---- Data

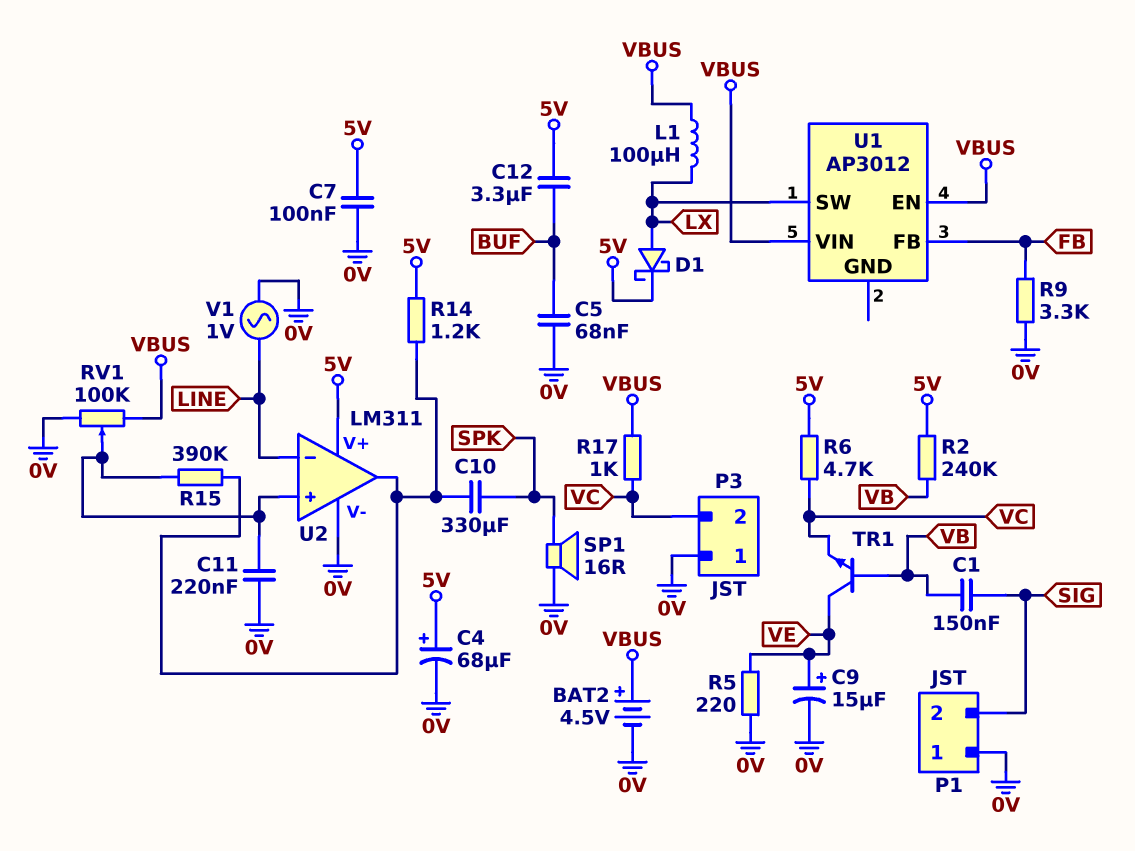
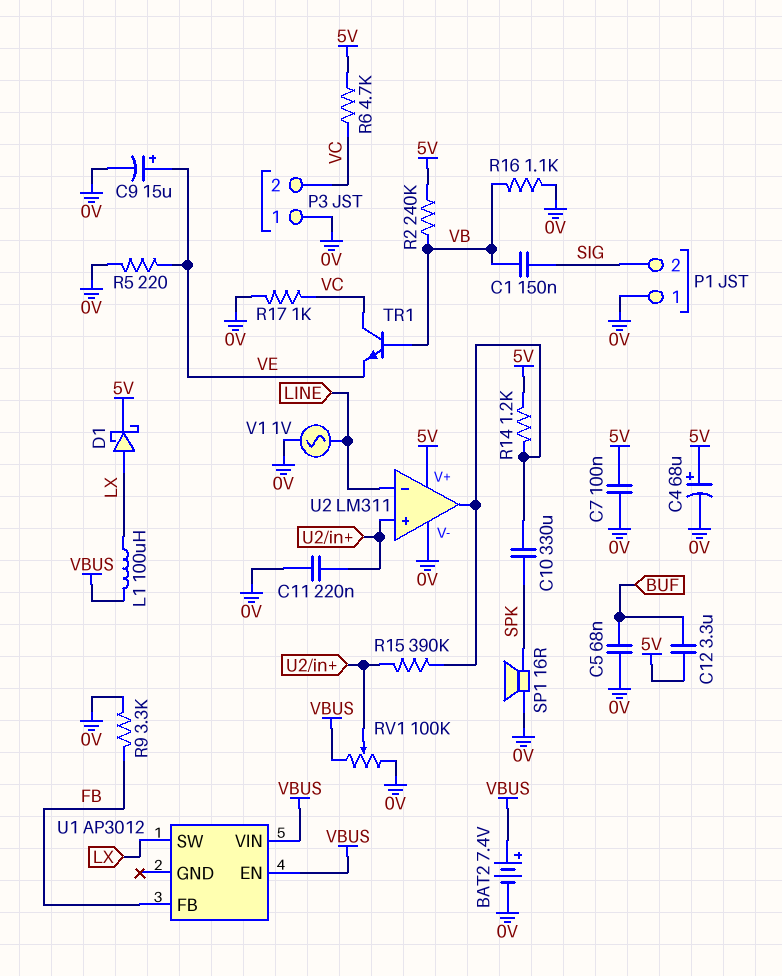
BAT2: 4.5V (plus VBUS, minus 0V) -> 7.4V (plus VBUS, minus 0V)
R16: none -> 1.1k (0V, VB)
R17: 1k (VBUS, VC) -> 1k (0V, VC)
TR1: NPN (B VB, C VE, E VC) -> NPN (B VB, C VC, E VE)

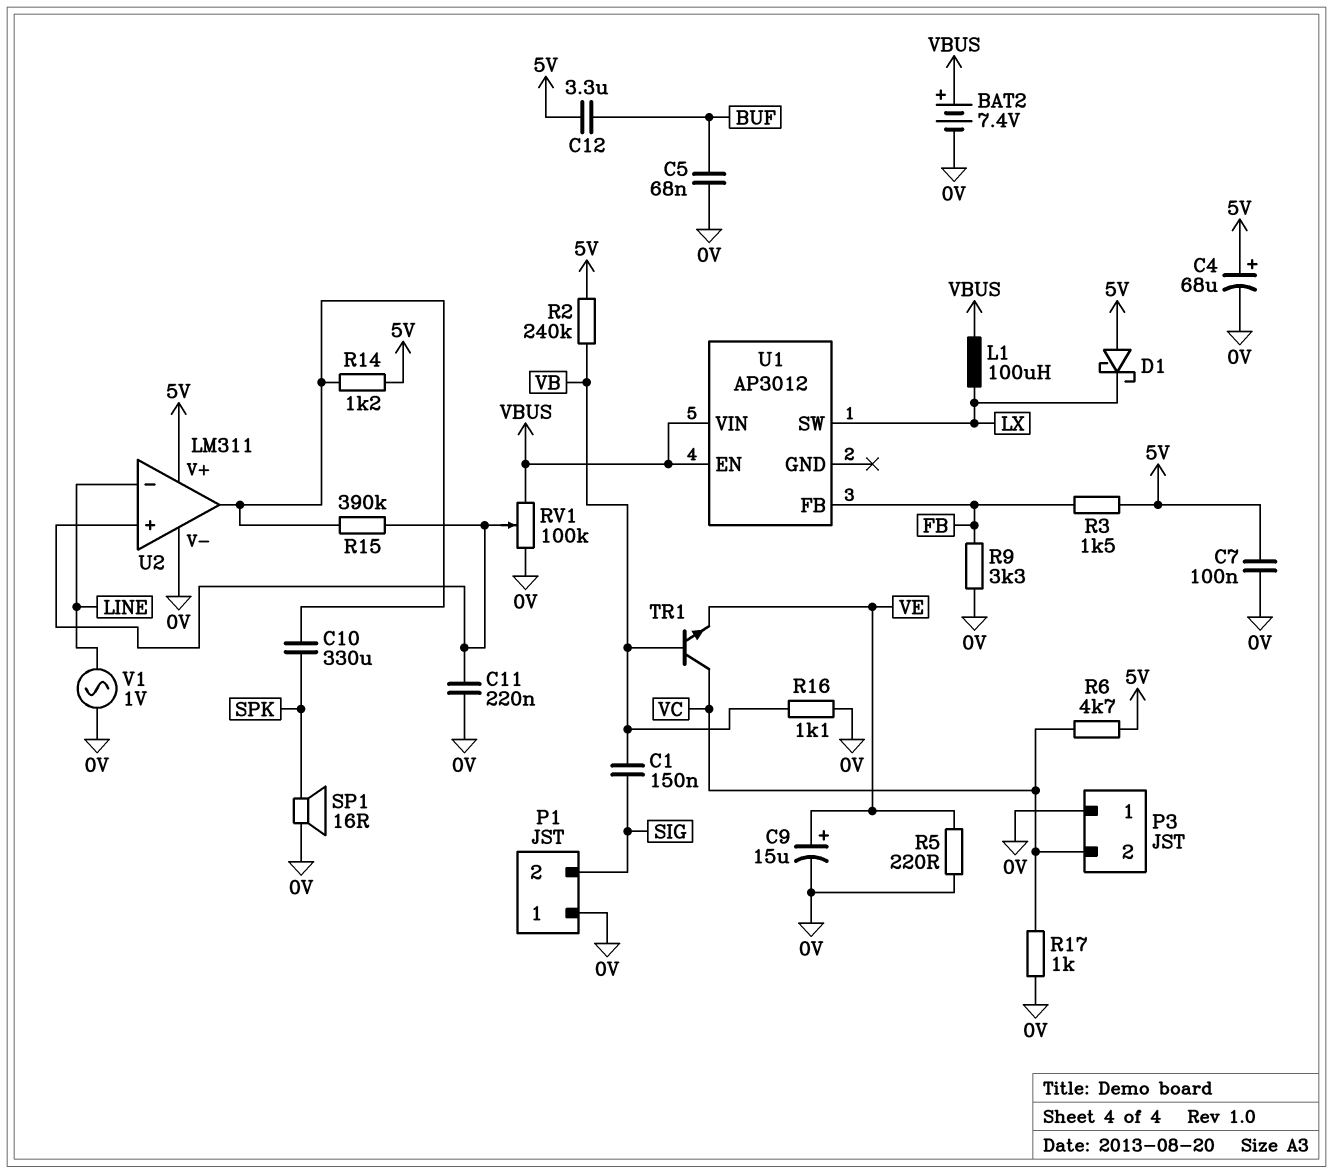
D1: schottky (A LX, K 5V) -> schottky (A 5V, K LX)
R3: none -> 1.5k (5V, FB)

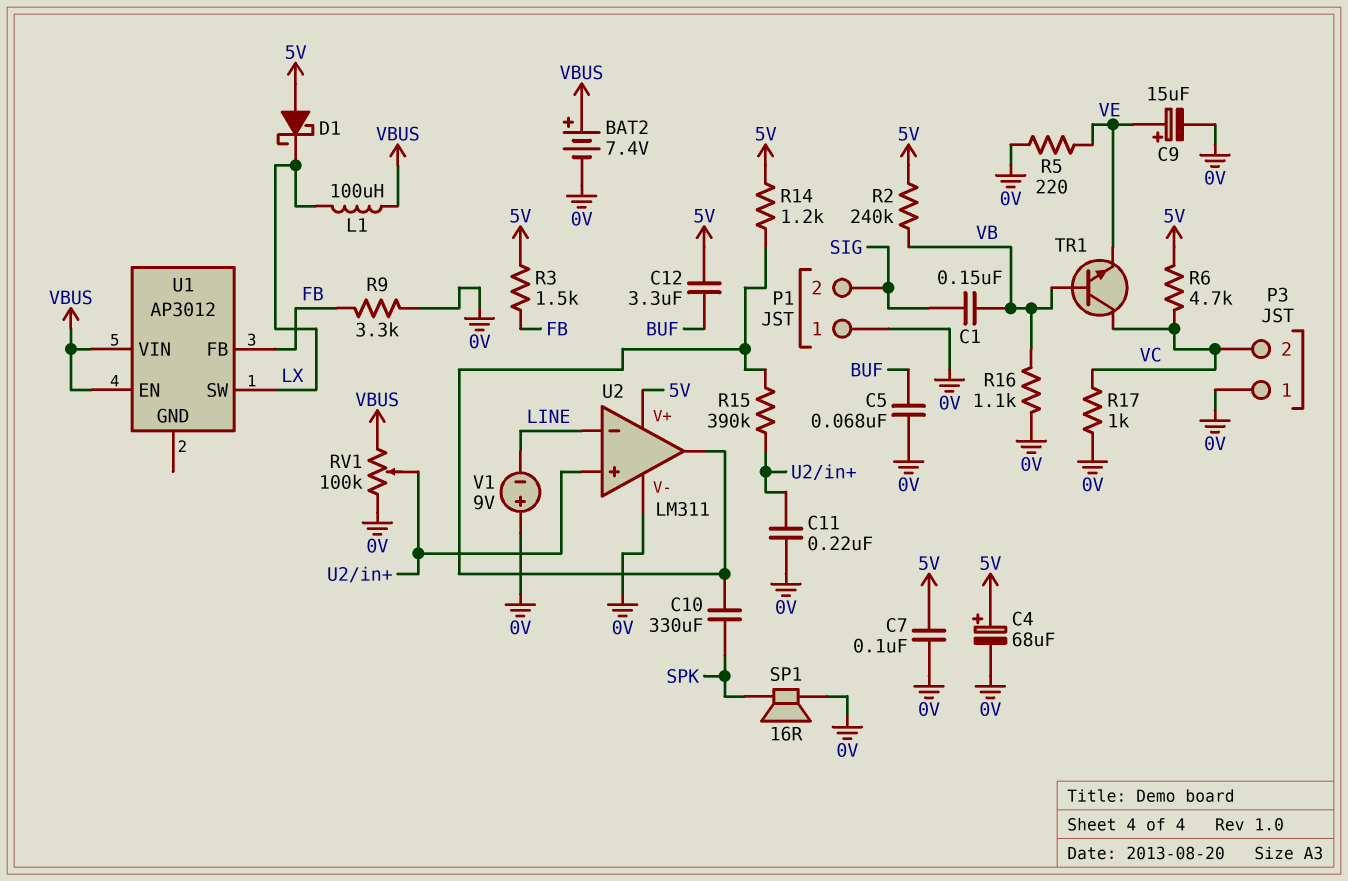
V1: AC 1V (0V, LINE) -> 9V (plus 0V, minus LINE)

--------

- Work to be completed
Each line from the one holding "R3: none -> 1.5k (5V, FB)" to the end of the records above must be copied exactly; the pictures must not be copied.

- Solution for this problem
R3: none -> 1.5k (5V, FB)

V1: AC 1V (0V, LINE) -> 9V (plus 0V, minus LINE)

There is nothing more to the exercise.